• [Stored data]:
========
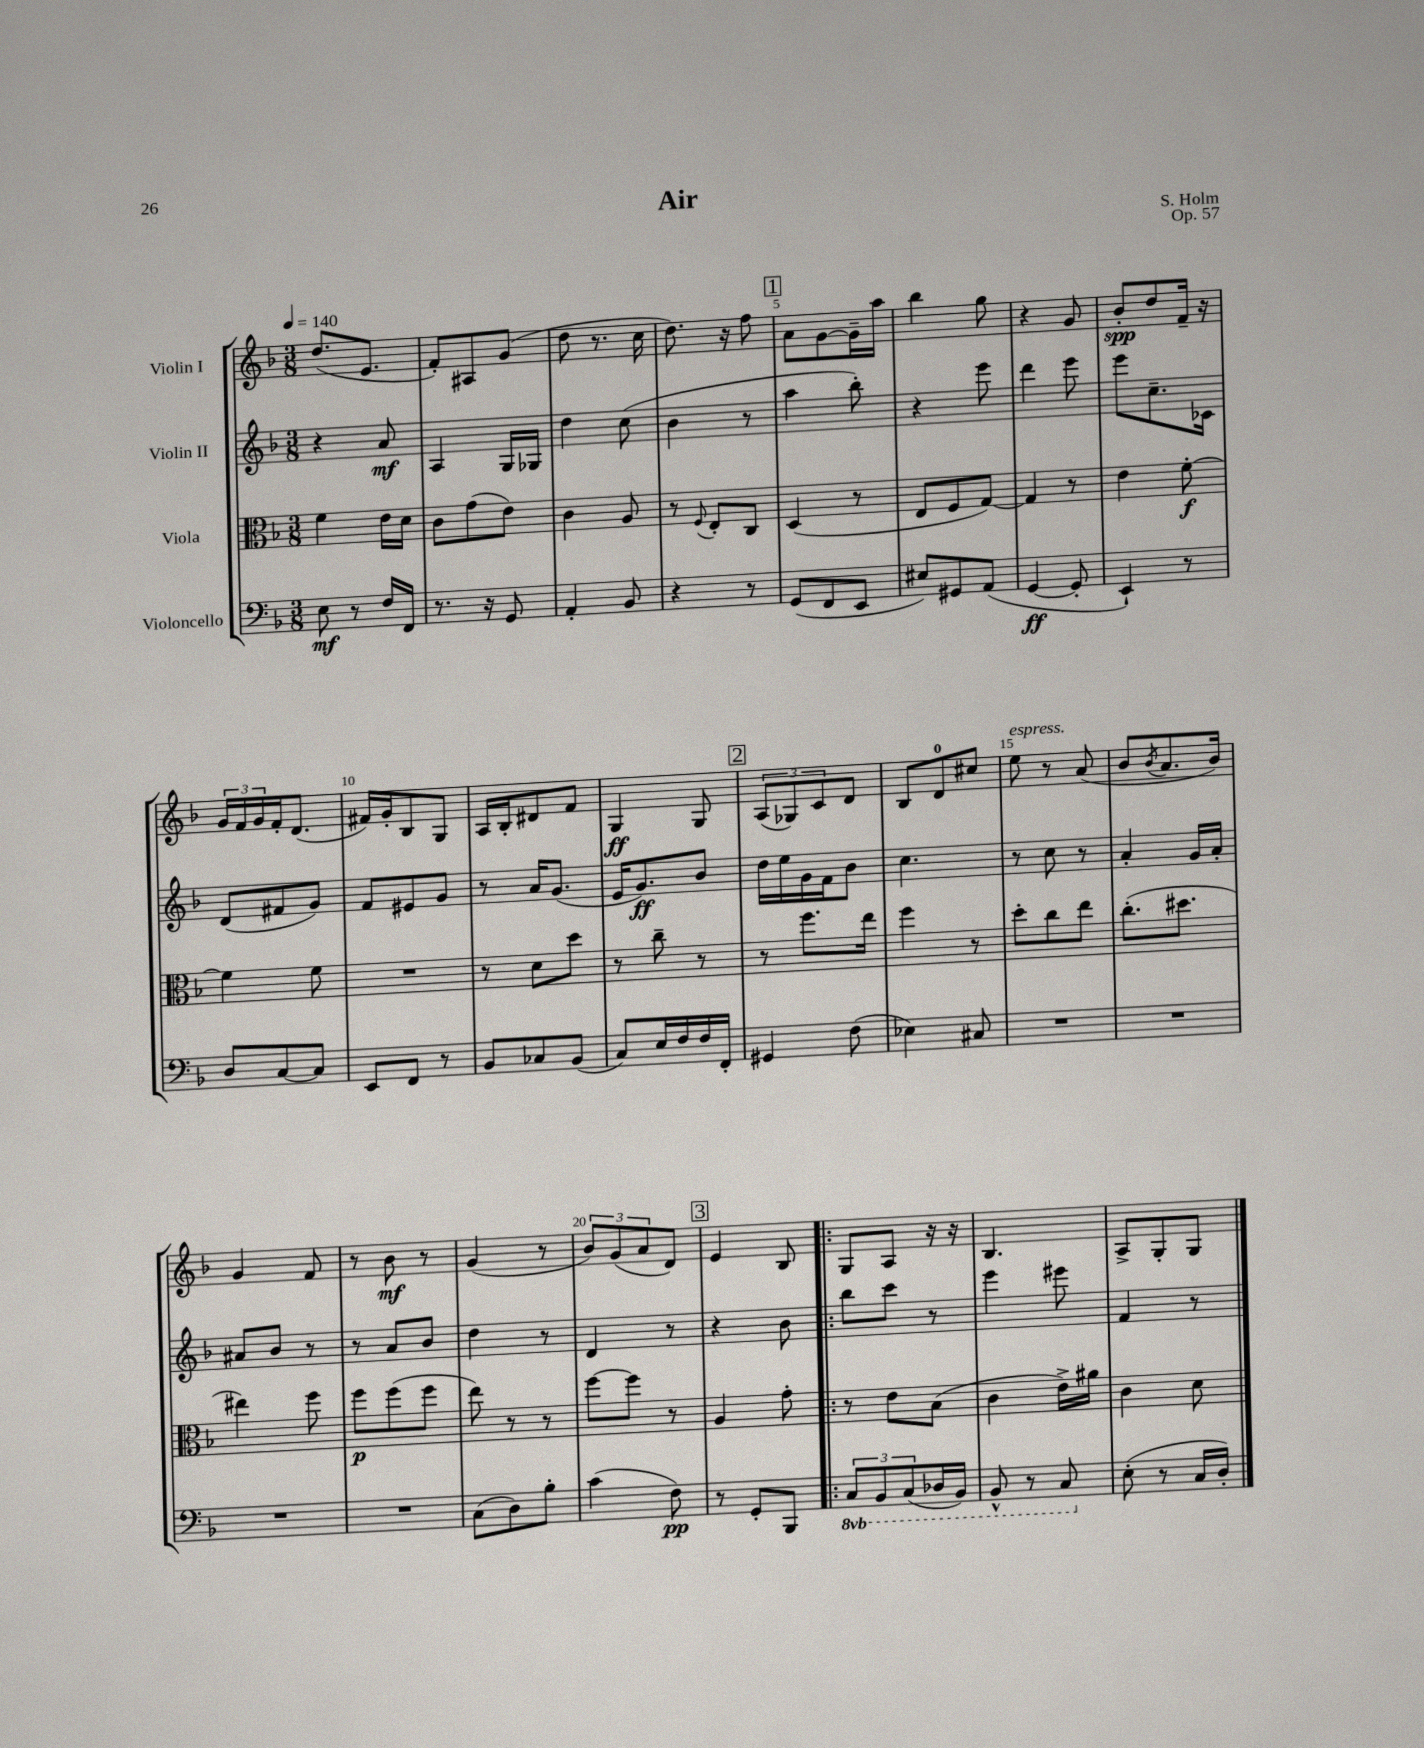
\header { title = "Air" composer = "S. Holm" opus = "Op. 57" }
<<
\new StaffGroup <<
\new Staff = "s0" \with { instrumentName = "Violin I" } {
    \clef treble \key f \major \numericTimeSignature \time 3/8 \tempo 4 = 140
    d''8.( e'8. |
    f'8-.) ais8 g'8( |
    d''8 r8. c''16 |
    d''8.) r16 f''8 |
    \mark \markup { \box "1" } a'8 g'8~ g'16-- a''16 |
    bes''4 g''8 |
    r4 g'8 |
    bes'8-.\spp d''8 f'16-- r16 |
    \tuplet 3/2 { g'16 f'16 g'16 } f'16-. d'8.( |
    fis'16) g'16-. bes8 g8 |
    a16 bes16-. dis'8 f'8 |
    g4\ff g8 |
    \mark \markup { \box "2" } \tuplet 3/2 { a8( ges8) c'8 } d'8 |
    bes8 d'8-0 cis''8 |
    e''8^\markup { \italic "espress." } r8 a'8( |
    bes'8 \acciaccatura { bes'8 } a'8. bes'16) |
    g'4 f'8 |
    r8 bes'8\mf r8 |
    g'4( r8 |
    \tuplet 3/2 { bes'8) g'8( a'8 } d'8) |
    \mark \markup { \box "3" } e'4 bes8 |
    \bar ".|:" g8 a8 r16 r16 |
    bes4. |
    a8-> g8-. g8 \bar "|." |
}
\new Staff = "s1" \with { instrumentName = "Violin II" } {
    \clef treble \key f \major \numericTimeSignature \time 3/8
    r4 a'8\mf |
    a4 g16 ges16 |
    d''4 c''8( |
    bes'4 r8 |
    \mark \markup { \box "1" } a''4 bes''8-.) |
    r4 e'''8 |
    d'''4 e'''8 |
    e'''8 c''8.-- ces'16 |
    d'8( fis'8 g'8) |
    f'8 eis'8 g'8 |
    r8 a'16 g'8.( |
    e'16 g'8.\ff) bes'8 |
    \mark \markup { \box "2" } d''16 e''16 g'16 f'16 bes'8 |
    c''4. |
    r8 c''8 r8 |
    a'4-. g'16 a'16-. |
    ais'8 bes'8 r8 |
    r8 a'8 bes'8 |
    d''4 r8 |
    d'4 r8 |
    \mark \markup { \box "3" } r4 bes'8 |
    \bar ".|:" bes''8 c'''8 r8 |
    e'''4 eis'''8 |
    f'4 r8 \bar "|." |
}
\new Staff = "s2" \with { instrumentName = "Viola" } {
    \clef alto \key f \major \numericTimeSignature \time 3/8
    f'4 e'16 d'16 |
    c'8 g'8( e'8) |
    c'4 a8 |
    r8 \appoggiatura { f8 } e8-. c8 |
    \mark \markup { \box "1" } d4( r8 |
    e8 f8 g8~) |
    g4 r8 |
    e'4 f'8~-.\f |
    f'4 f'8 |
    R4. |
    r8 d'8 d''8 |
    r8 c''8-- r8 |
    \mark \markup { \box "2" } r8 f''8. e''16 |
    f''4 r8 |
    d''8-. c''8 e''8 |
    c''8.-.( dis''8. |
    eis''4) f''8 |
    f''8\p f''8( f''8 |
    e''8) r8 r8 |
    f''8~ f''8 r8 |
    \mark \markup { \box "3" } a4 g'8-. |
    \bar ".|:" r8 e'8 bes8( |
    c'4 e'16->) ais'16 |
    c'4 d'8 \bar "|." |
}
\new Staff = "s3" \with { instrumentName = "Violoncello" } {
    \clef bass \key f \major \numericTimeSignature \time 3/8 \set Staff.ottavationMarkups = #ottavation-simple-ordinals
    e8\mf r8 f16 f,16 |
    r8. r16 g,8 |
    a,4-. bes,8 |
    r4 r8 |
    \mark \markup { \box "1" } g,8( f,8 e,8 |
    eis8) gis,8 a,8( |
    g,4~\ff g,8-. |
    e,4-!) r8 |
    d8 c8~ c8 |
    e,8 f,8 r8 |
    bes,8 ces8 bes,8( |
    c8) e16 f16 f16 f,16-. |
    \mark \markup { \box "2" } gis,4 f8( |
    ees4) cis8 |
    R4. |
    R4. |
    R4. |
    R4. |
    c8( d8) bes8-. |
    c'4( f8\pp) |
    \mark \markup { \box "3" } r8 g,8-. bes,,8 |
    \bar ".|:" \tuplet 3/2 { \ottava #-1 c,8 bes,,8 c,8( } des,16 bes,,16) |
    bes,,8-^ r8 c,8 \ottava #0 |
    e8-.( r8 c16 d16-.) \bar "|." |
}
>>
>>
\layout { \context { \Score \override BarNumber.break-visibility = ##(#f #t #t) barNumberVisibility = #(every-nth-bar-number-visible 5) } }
========
• [Problem details]: Copy out everything from the start of the listing down to the line containing "bes'8) g'8( a'8", leaving out the pictures.

• [Answer to this task]:
\header { title = "Air" composer = "S. Holm" opus = "Op. 57" }
<<
\new StaffGroup <<
\new Staff = "s0" \with { instrumentName = "Violin I" } {
    \clef treble \key f \major \numericTimeSignature \time 3/8 \tempo 4 = 140
    d''8.( e'8. |
    f'8-.) ais8 g'8( |
    d''8 r8. c''16 |
    d''8.) r16 f''8 |
    \mark \markup { \box "1" } a'8 g'8~ g'16-- a''16 |
    bes''4 g''8 |
    r4 g'8 |
    bes'8-.\spp d''8 f'16-- r16 |
    \tuplet 3/2 { g'16 f'16 g'16 } f'16-. d'8.( |
    fis'16) g'16-. bes8 g8 |
    a16 bes16-. dis'8 f'8 |
    g4\ff g8 |
    \mark \markup { \box "2" } \tuplet 3/2 { a8( ges8) c'8 } d'8 |
    bes8 d'8-0 cis''8 |
    e''8^\markup { \italic "espress." } r8 a'8( |
    bes'8 \acciaccatura { bes'8 } a'8. bes'16) |
    g'4 f'8 |
    r8 bes'8\mf r8 |
    g'4( r8 |
    \tuplet 3/2 { bes'8) g'8( a'8 } d'8) |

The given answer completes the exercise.